(Data excerpts)
-- Opening Marker --
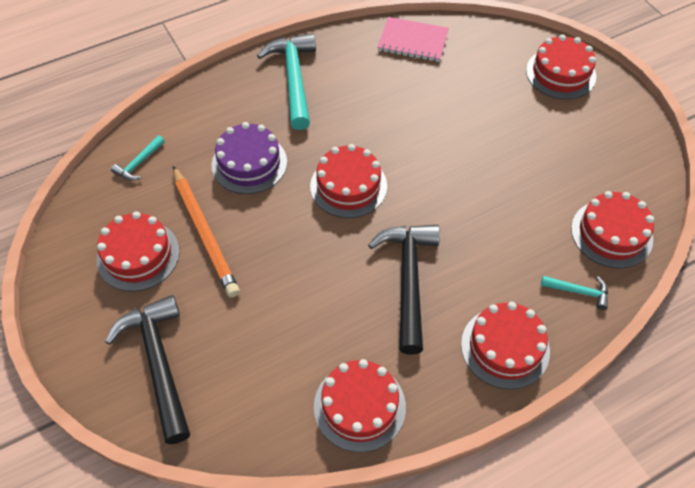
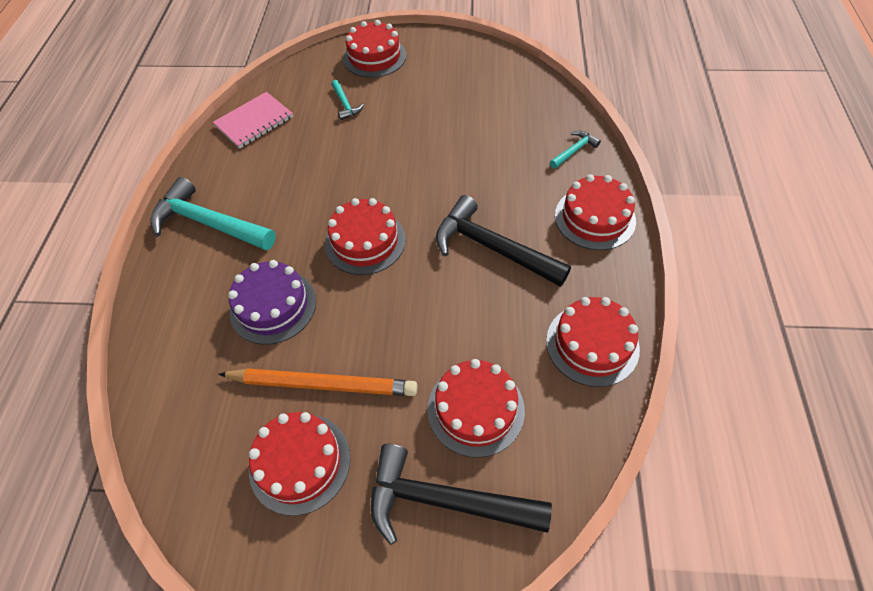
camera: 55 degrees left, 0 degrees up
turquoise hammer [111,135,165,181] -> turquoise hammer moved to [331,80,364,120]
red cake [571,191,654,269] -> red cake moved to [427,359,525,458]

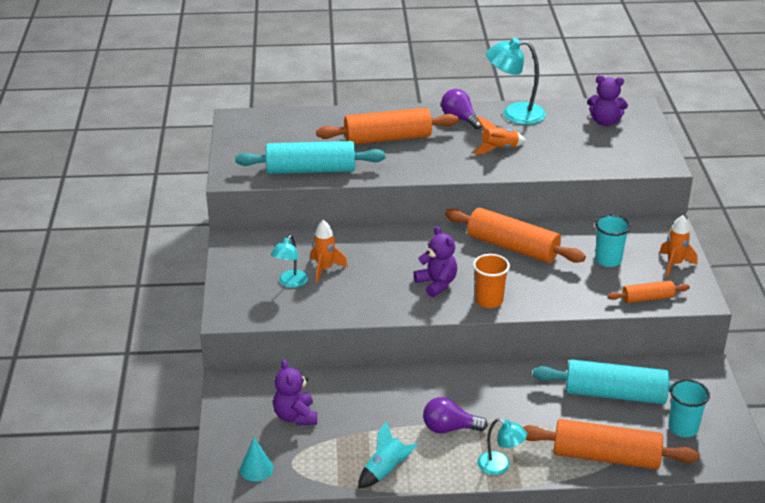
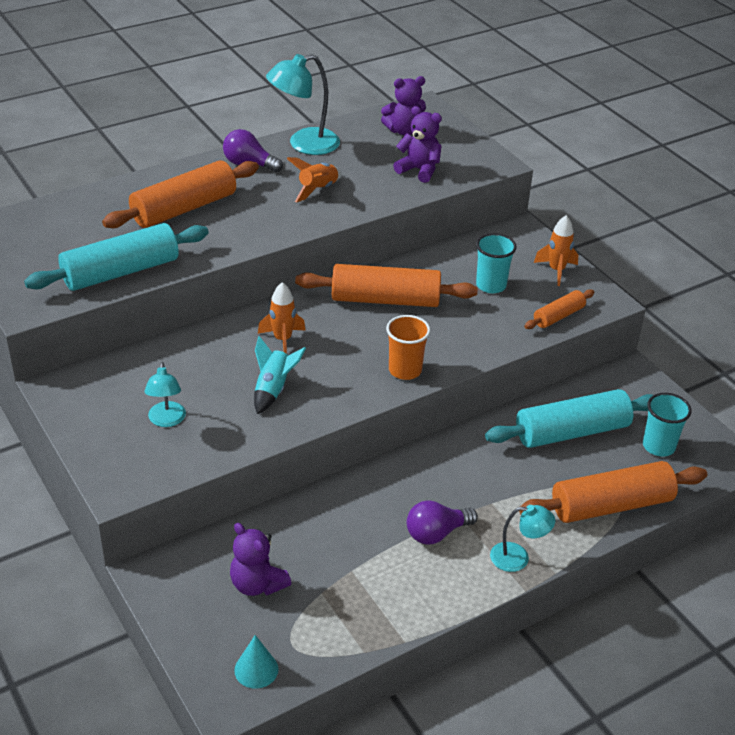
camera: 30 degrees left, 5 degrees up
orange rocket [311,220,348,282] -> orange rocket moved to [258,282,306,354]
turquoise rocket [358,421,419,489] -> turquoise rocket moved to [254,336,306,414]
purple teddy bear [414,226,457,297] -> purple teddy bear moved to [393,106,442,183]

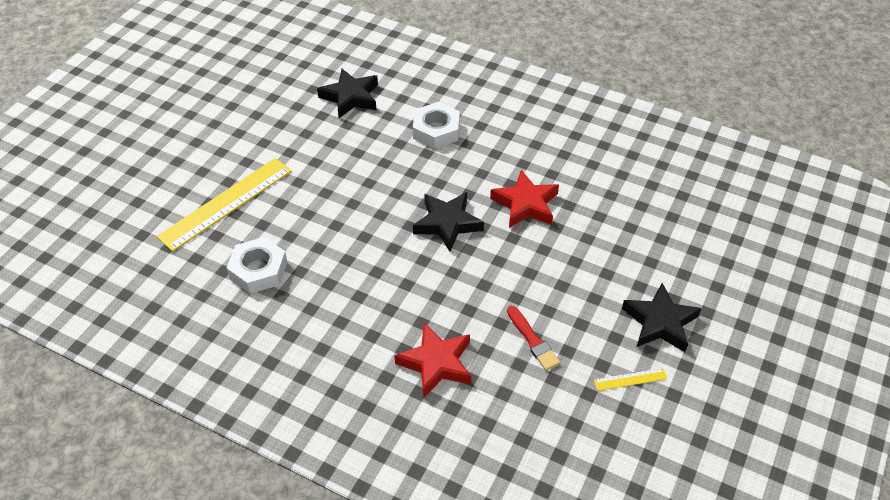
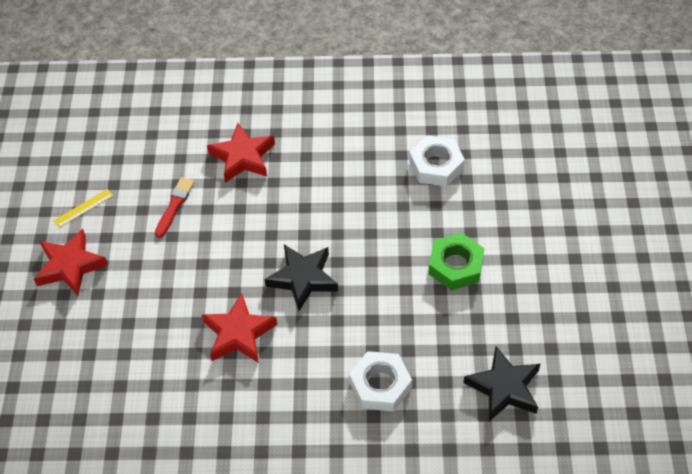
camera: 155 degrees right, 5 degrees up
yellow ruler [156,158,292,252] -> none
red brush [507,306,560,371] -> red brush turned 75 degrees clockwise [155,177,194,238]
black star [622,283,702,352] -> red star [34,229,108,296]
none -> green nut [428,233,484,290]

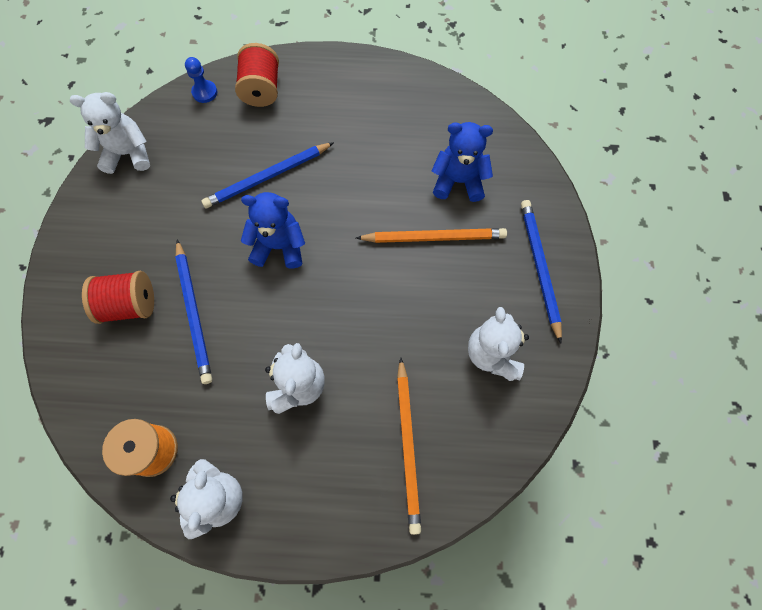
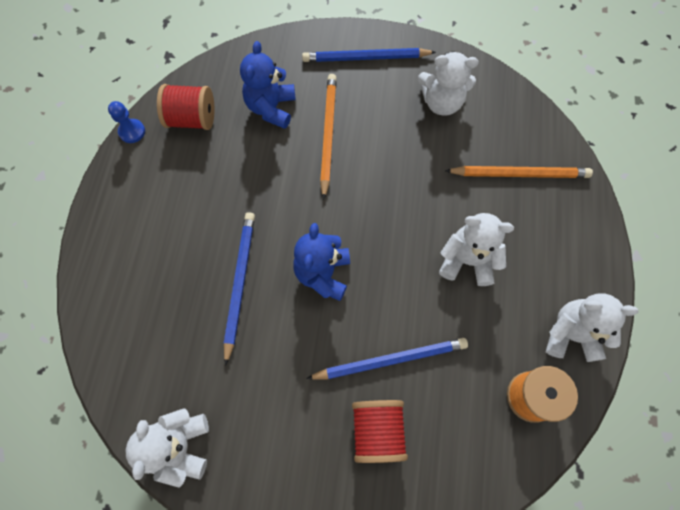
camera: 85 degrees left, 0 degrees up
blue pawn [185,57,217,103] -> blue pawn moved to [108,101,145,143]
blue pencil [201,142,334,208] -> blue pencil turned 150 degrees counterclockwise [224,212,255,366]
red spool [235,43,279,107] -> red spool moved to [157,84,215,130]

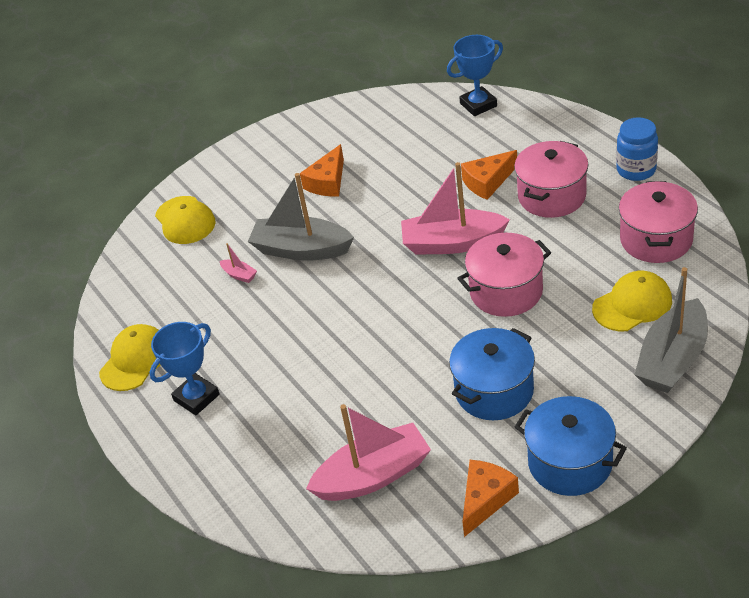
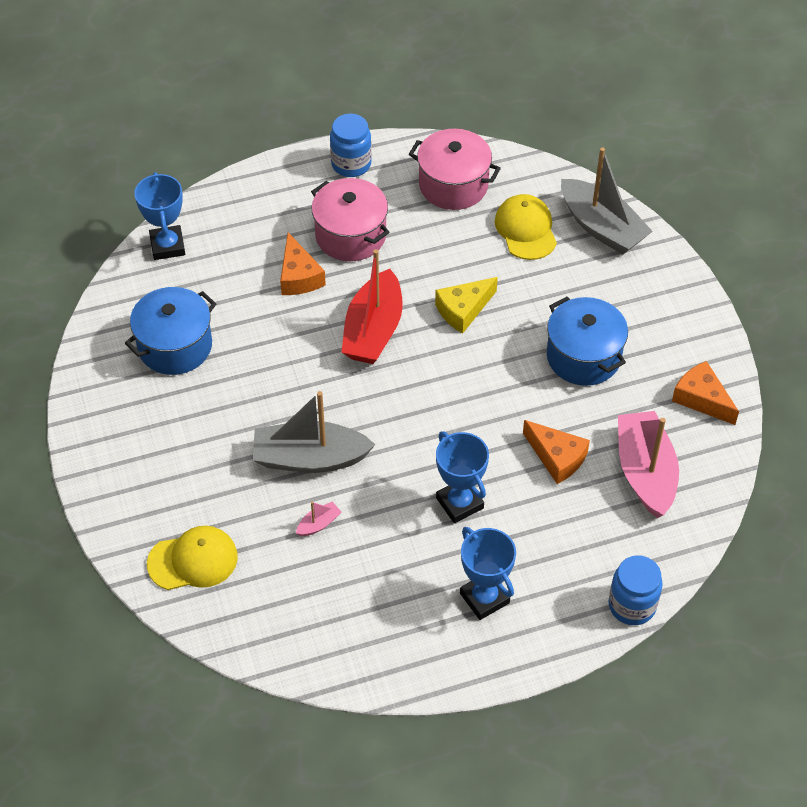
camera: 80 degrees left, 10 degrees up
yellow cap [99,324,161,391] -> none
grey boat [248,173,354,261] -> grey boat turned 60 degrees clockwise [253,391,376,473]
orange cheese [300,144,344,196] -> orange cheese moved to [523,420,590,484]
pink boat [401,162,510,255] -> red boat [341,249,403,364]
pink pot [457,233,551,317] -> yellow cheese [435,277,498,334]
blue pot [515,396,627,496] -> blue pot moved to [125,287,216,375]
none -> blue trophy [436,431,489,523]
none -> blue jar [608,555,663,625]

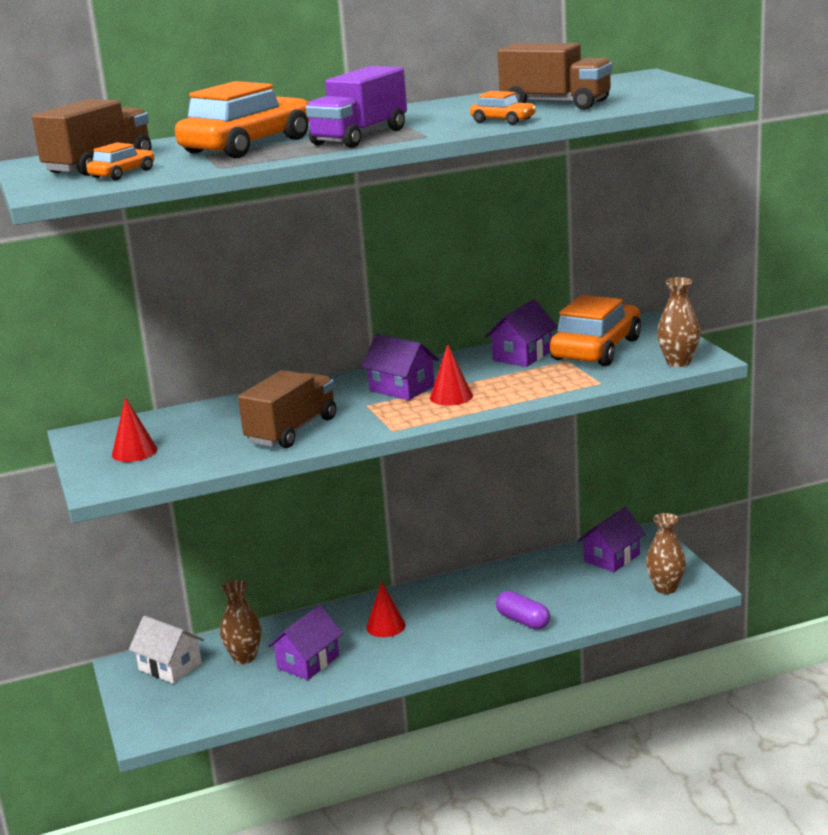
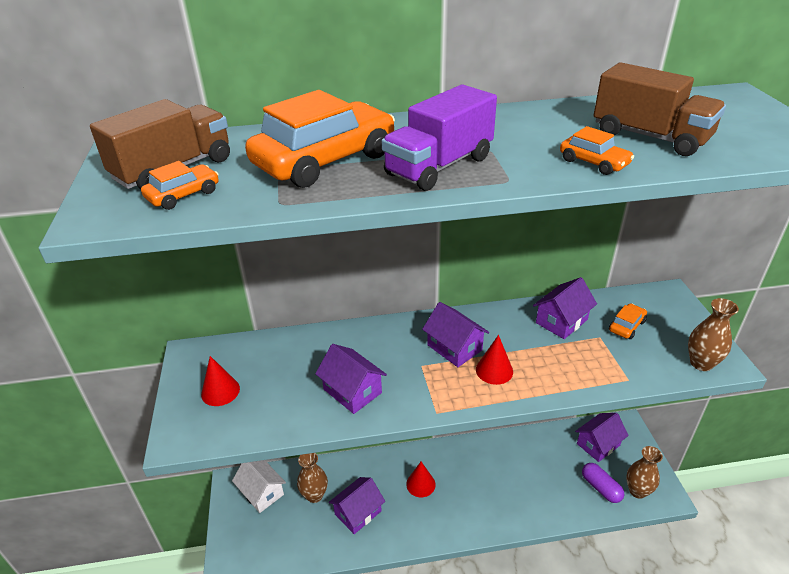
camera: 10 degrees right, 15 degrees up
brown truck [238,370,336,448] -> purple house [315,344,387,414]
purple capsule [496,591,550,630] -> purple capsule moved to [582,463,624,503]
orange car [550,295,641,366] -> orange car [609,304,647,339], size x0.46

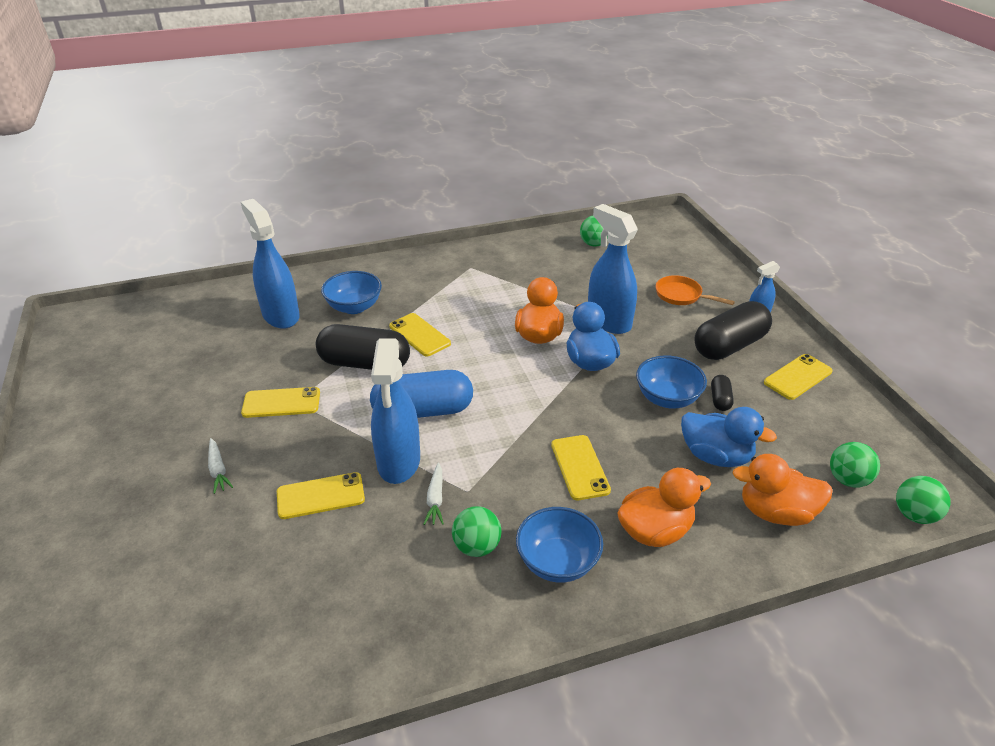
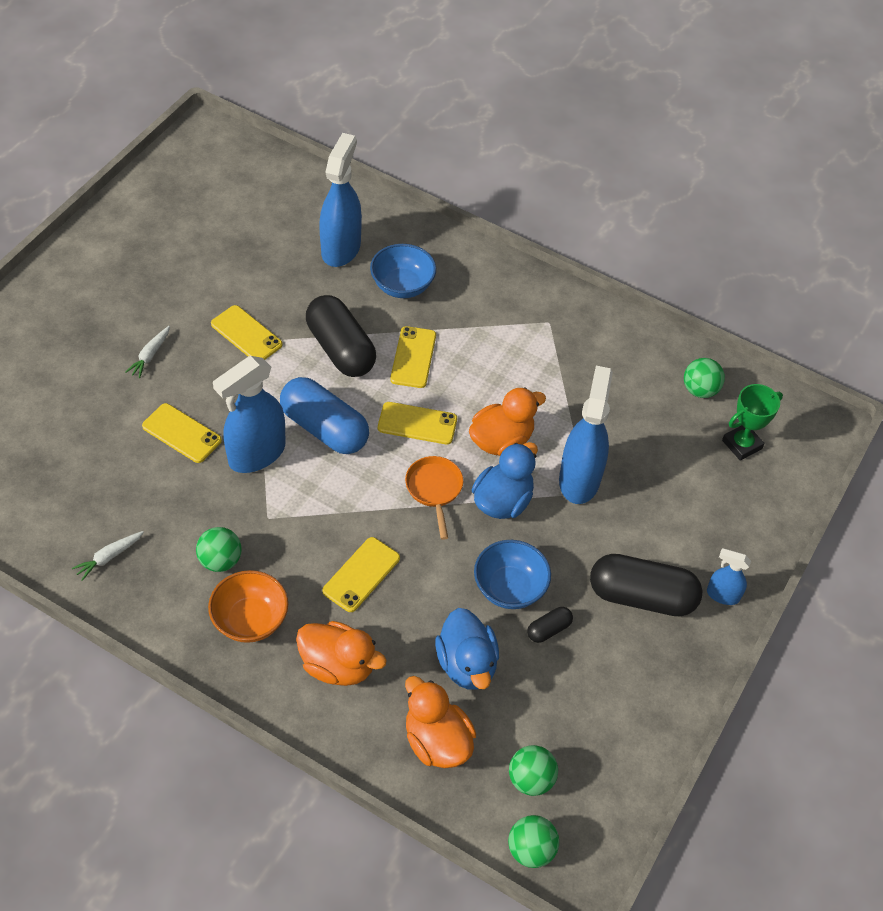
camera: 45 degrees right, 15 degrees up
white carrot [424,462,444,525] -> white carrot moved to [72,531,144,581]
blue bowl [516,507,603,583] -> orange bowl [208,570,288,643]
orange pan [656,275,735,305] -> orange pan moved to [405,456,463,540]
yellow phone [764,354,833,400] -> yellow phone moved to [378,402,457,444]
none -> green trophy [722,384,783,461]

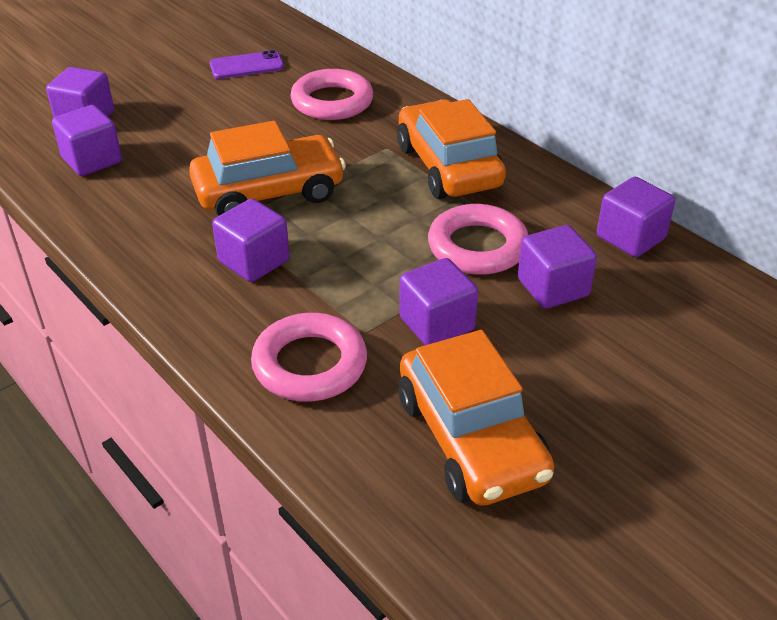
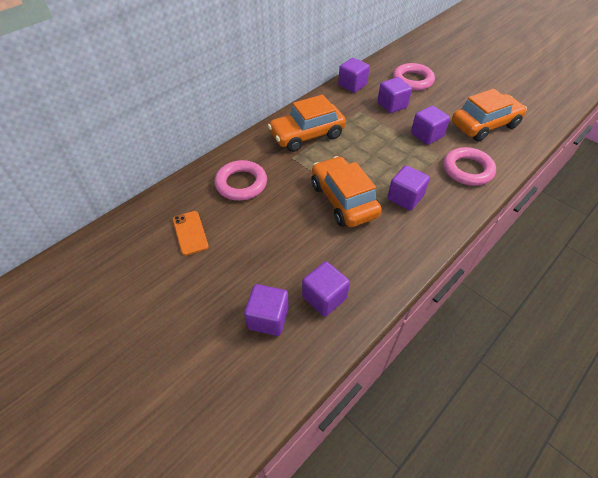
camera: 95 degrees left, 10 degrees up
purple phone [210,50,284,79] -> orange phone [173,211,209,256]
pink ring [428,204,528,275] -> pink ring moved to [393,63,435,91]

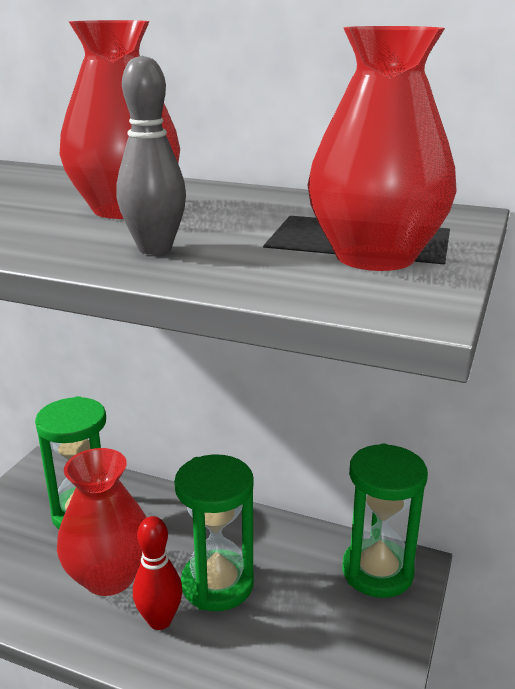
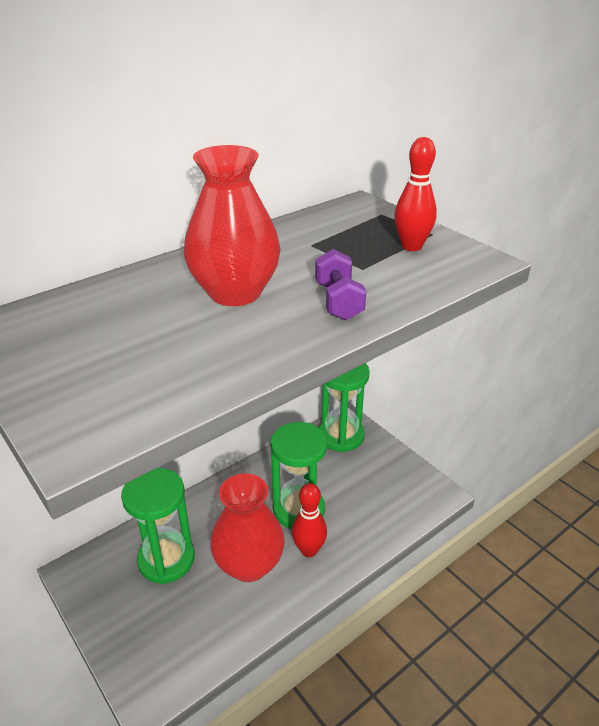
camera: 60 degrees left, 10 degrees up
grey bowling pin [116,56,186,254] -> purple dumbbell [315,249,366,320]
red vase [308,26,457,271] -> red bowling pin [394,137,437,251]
-- Closing Marker --
◆ EXERCISE ◆
Return the lines of the records that include the string "camera".

◆ EXPECTED OUTPUT ◆
camera: 55 degrees left, 0 degrees up
camera: 30 degrees left, 5 degrees up
camera: 155 degrees right, 5 degrees up
camera: 85 degrees left, 0 degrees up
camera: 80 degrees left, 10 degrees up
camera: 10 degrees right, 15 degrees up
camera: 45 degrees right, 15 degrees up
camera: 95 degrees left, 10 degrees up
camera: 60 degrees left, 10 degrees up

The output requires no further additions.